(Stored records)
-- Opening Marker --
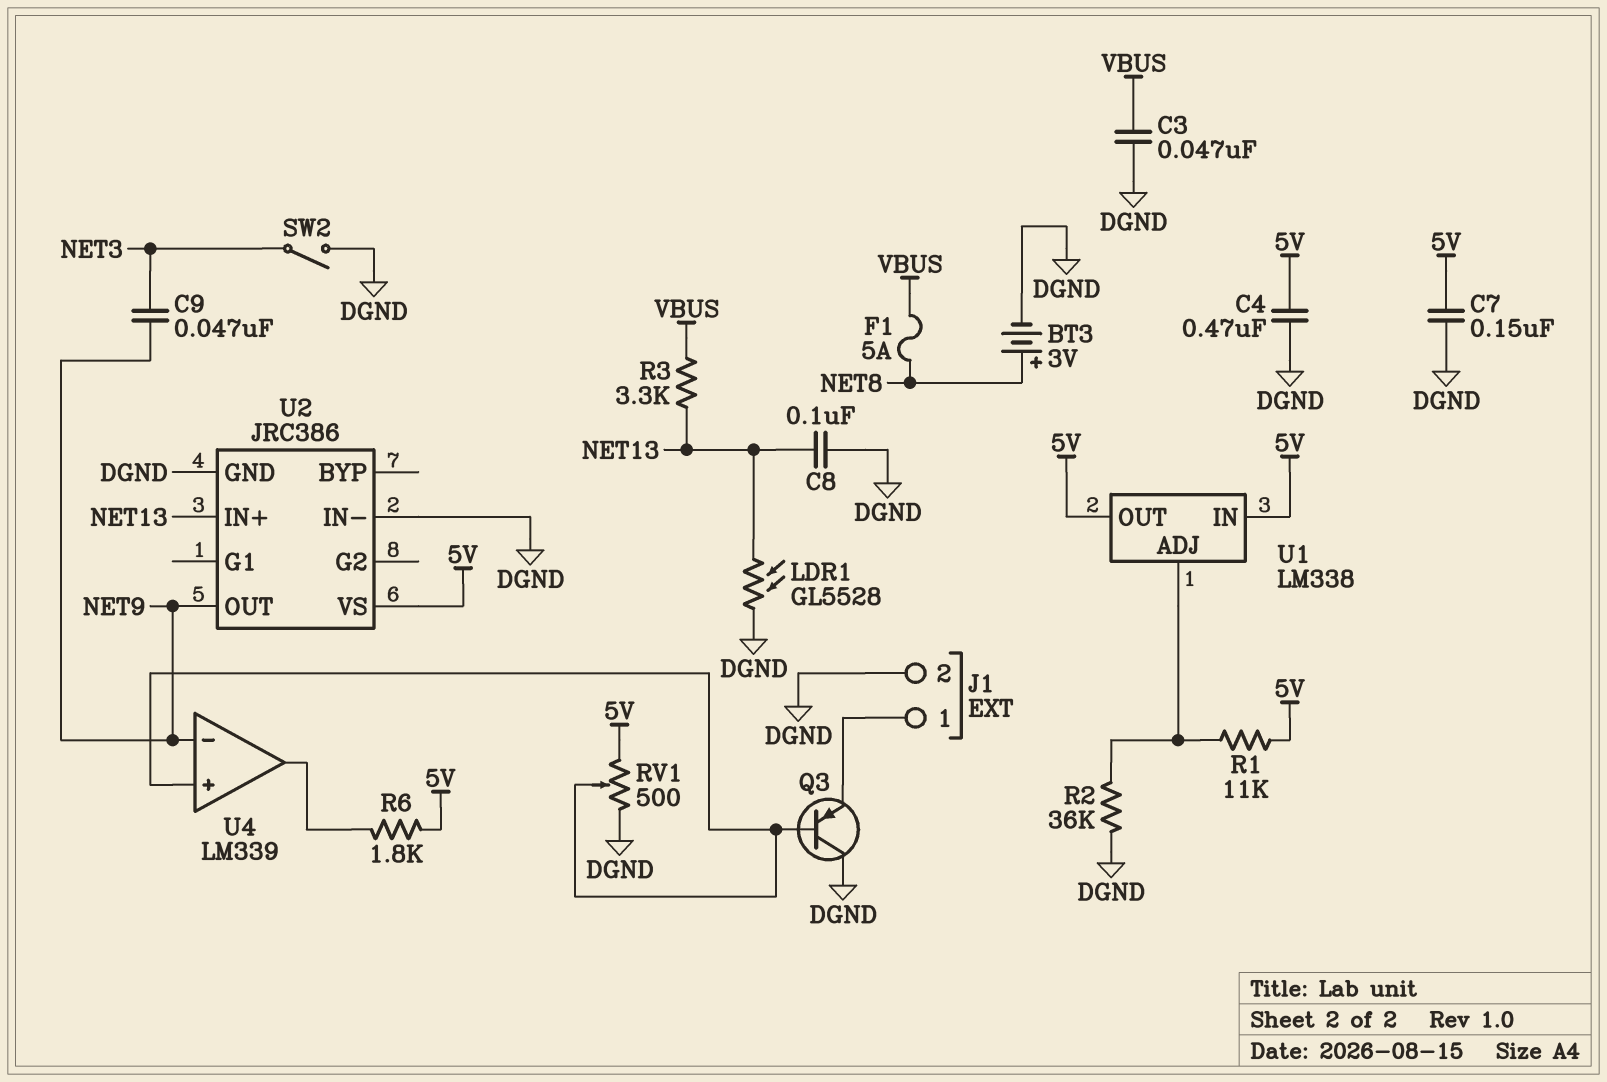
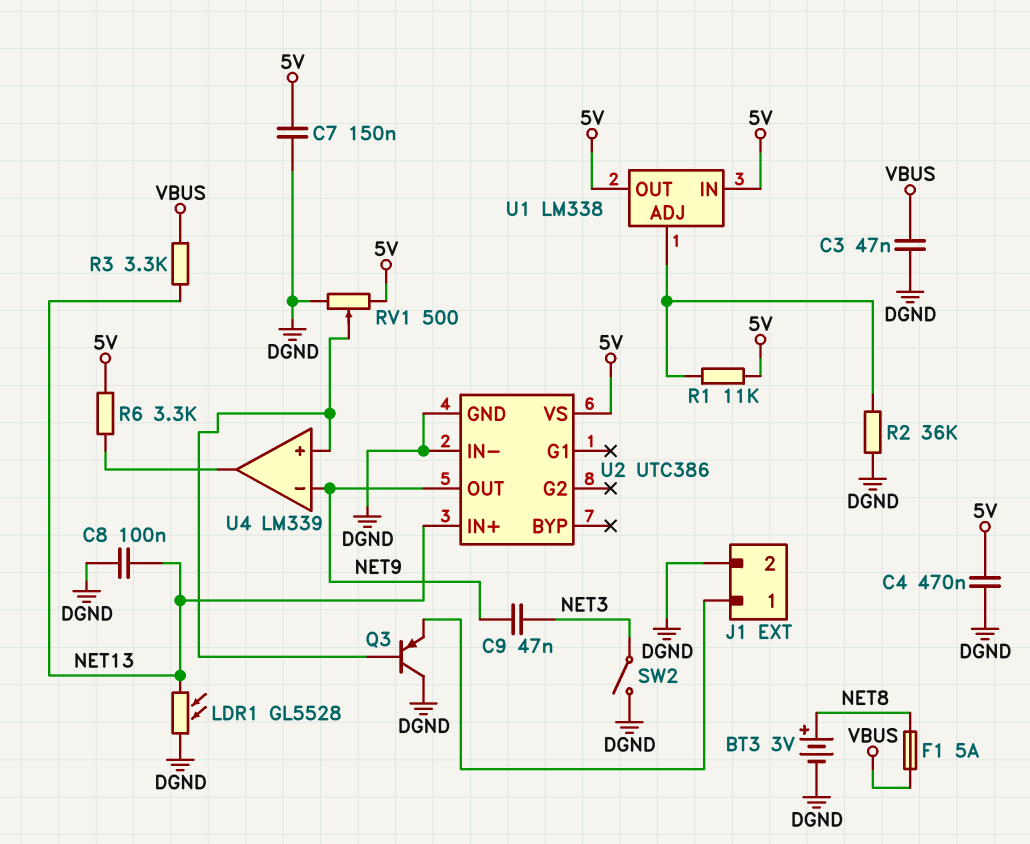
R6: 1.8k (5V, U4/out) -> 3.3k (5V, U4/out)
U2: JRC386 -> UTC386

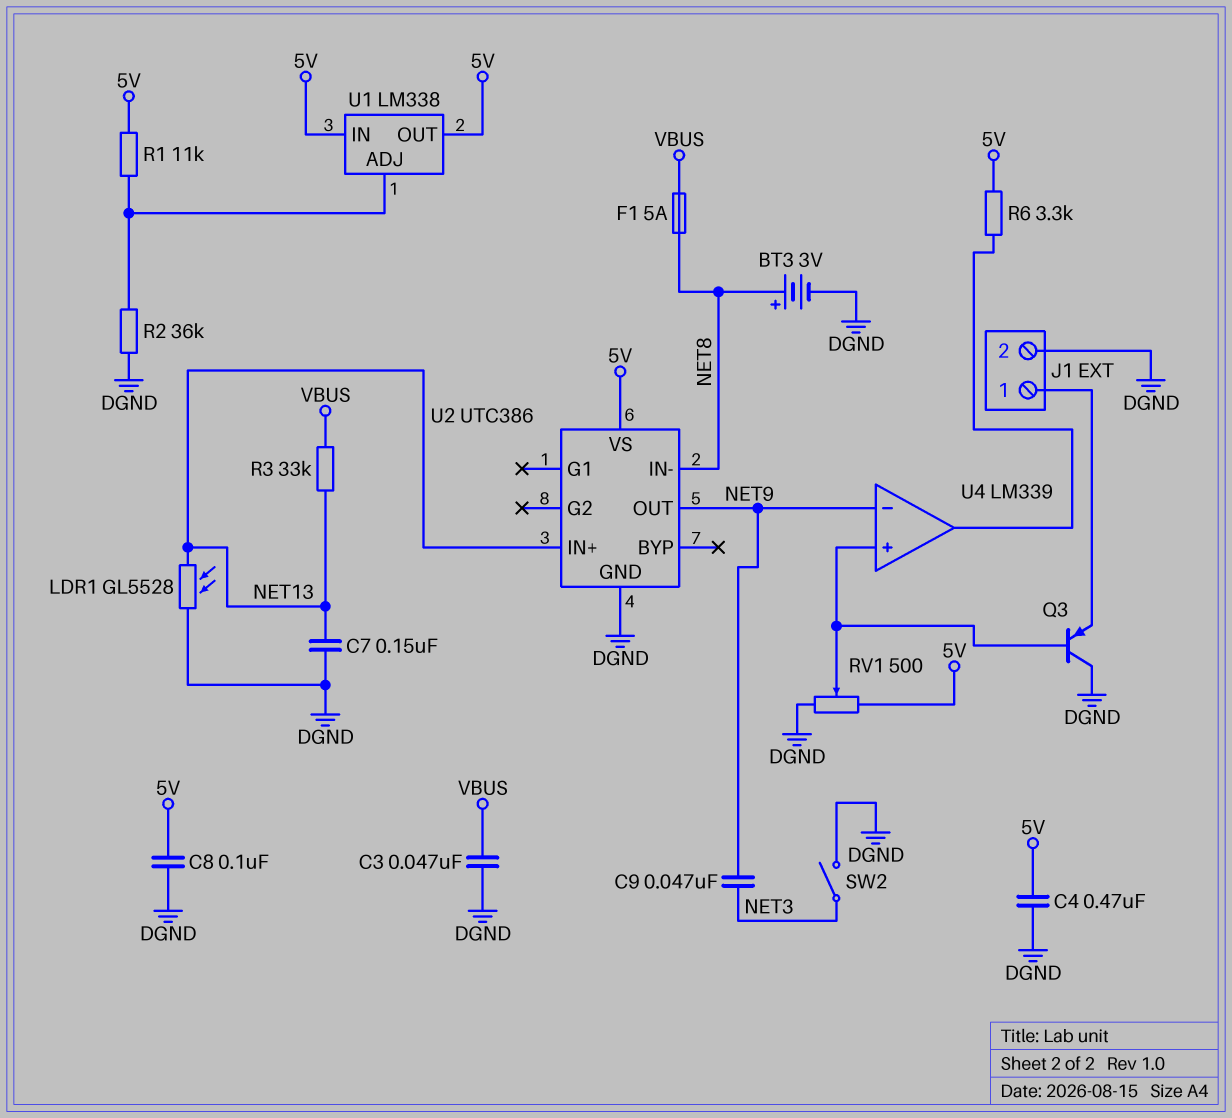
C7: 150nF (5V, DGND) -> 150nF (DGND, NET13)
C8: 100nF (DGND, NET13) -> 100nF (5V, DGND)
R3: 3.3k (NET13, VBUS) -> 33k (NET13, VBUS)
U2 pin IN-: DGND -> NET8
-- Closing Marker --
-- Opening Marker --
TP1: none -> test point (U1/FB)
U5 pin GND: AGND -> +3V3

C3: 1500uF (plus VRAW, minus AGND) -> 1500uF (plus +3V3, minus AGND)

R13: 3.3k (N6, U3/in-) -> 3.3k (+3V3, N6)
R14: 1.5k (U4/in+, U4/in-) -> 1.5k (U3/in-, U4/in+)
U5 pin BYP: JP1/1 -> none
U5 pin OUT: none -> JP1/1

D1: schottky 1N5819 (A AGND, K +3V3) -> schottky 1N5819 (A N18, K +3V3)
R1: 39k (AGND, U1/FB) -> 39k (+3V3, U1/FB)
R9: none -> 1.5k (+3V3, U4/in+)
-- Closing Marker --
#### [Work request]
Take the lines above from the one containing "U5 pin GND: AGND -> +3V3" down to the one containing "U5 pin OUT: none -> JP1/1", and transcribe them exactly, both ends included.

#### [Exercise response]
U5 pin GND: AGND -> +3V3

C3: 1500uF (plus VRAW, minus AGND) -> 1500uF (plus +3V3, minus AGND)

R13: 3.3k (N6, U3/in-) -> 3.3k (+3V3, N6)
R14: 1.5k (U4/in+, U4/in-) -> 1.5k (U3/in-, U4/in+)
U5 pin BYP: JP1/1 -> none
U5 pin OUT: none -> JP1/1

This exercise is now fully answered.